** Records shown follows **
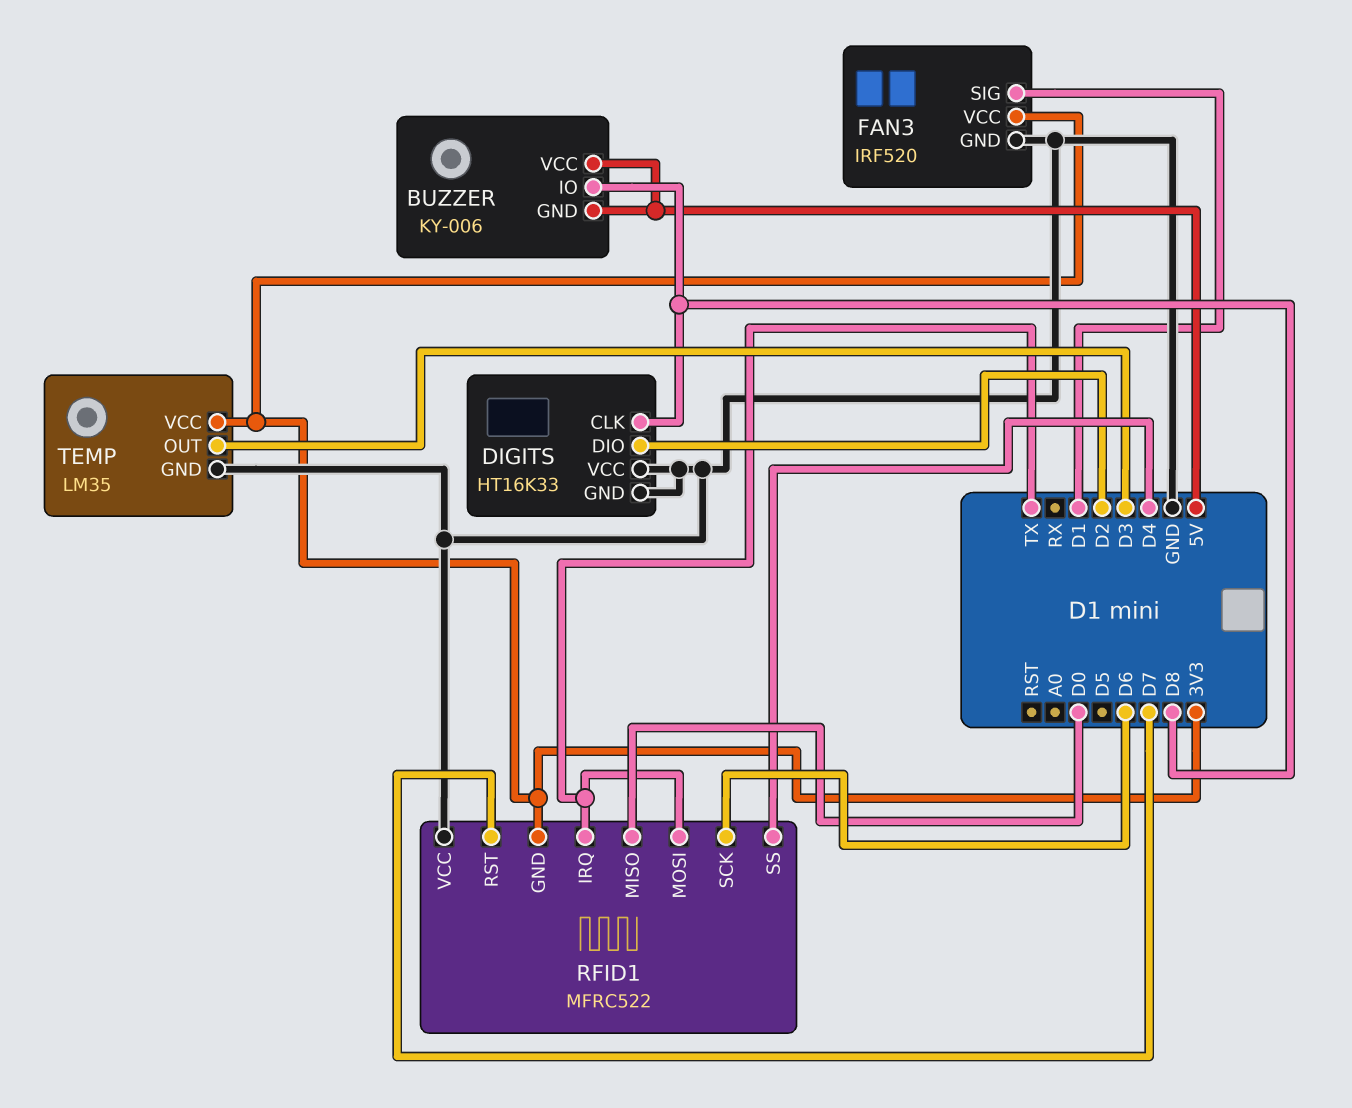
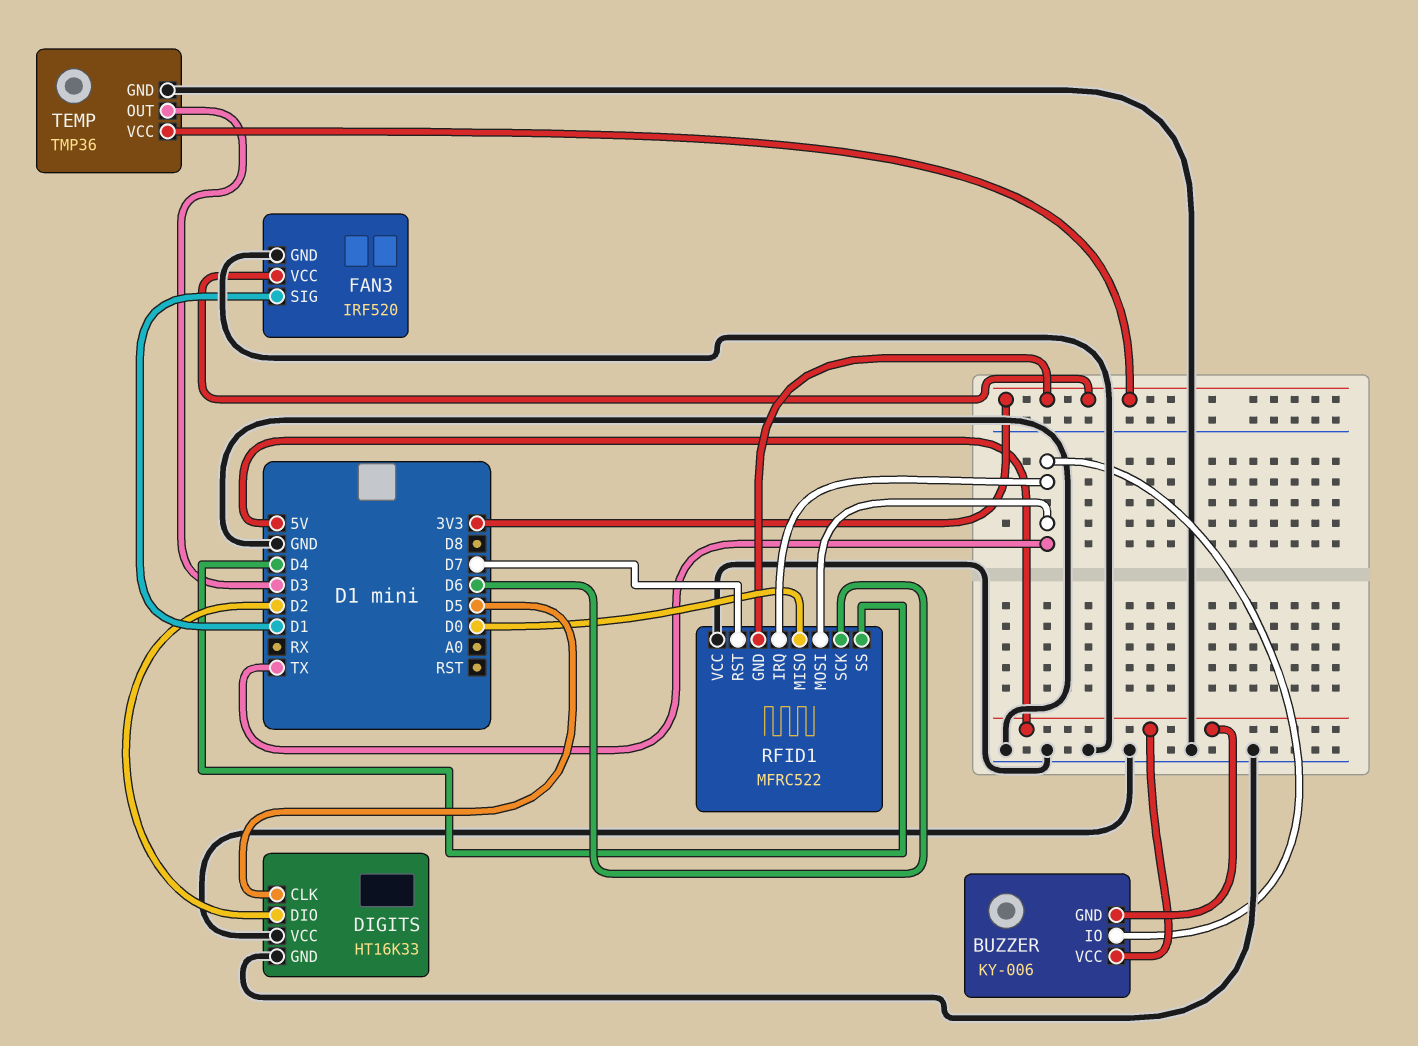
BUZZER pin IO: D8 -> TX
DIGITS pin CLK: D8 -> D5
TEMP: LM35 -> TMP36

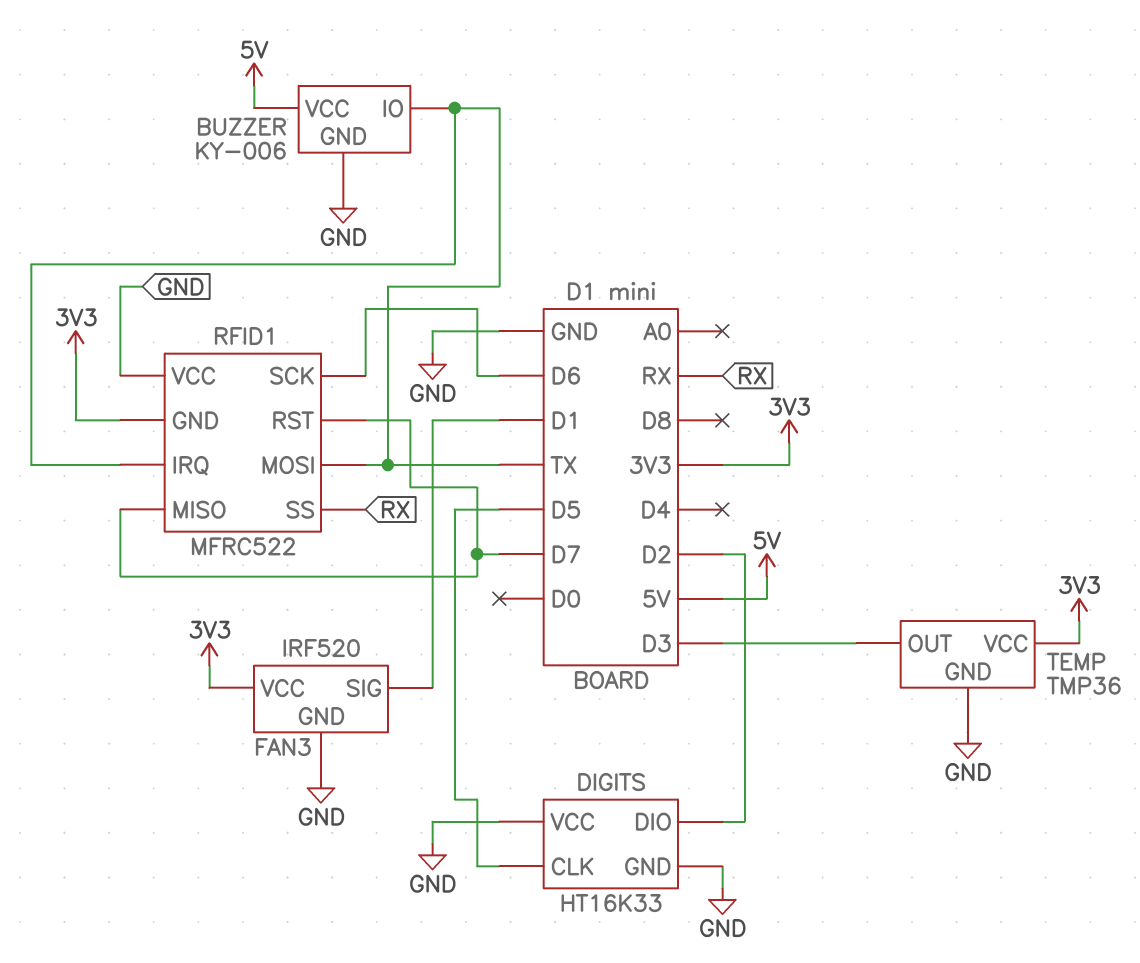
BUZZER pin GND: 5V -> GND
RFID1 pin MISO: D0 -> D7
RFID1 pin SS: D4 -> RX

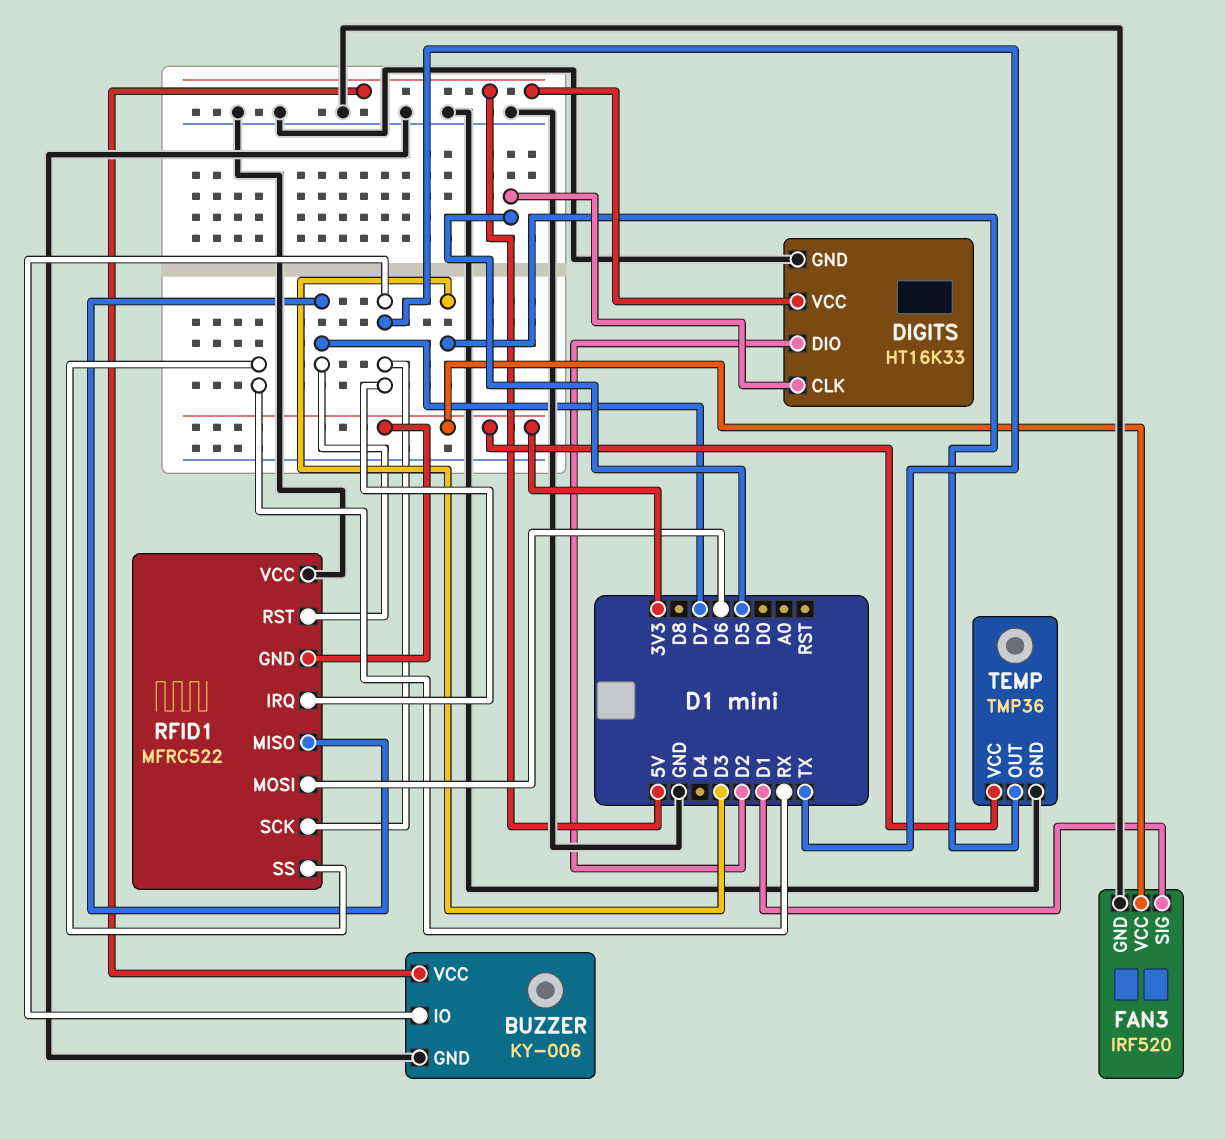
DIGITS pin VCC: GND -> 5V
RFID1 pin MOSI: TX -> D6
RFID1 pin SCK: D6 -> TX

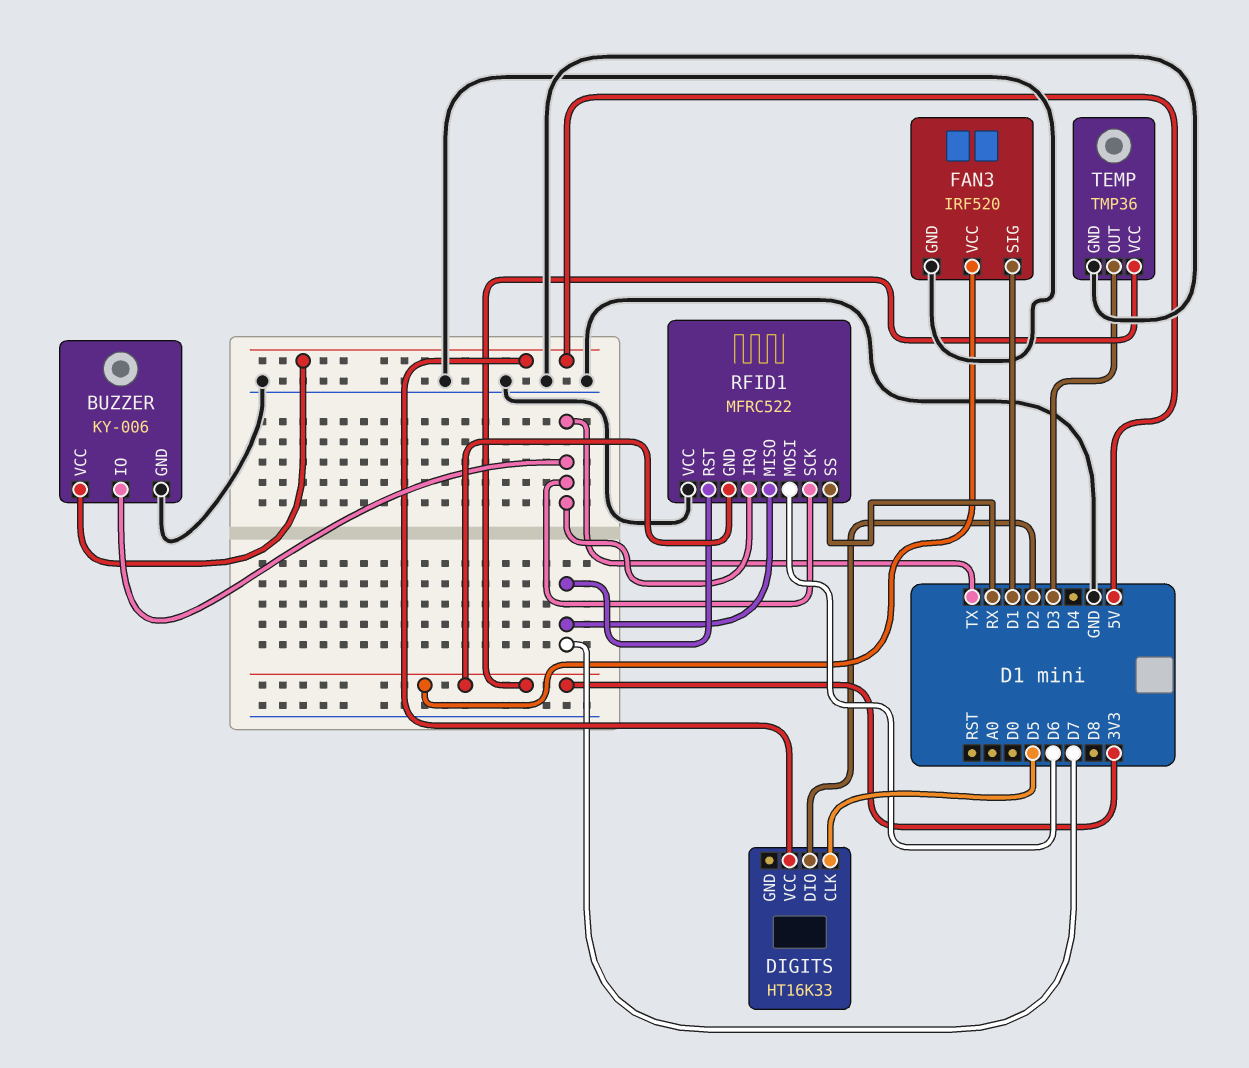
DIGITS pin GND: GND -> none

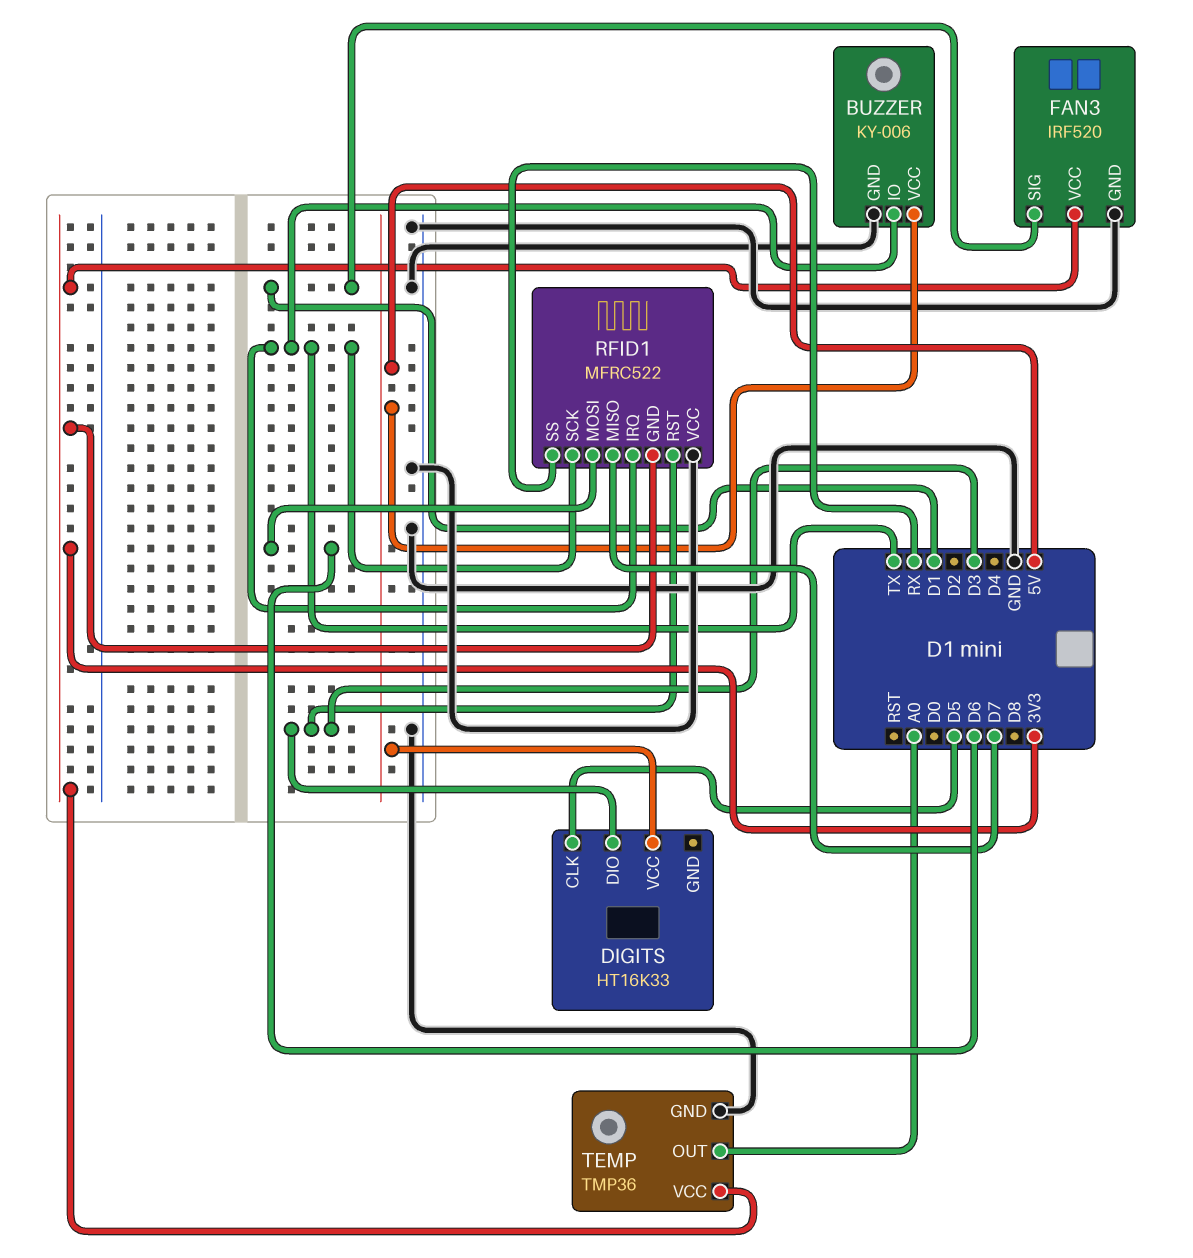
DIGITS pin DIO: D2 -> D3
RFID1 pin RST: D7 -> D3
TEMP pin OUT: D3 -> A0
** End of Records shown **
### Description of the task
Only lines containing "BUZZER" belong in the answer; copy every such line from the records.

### Written response
BUZZER pin IO: D8 -> TX
BUZZER pin GND: 5V -> GND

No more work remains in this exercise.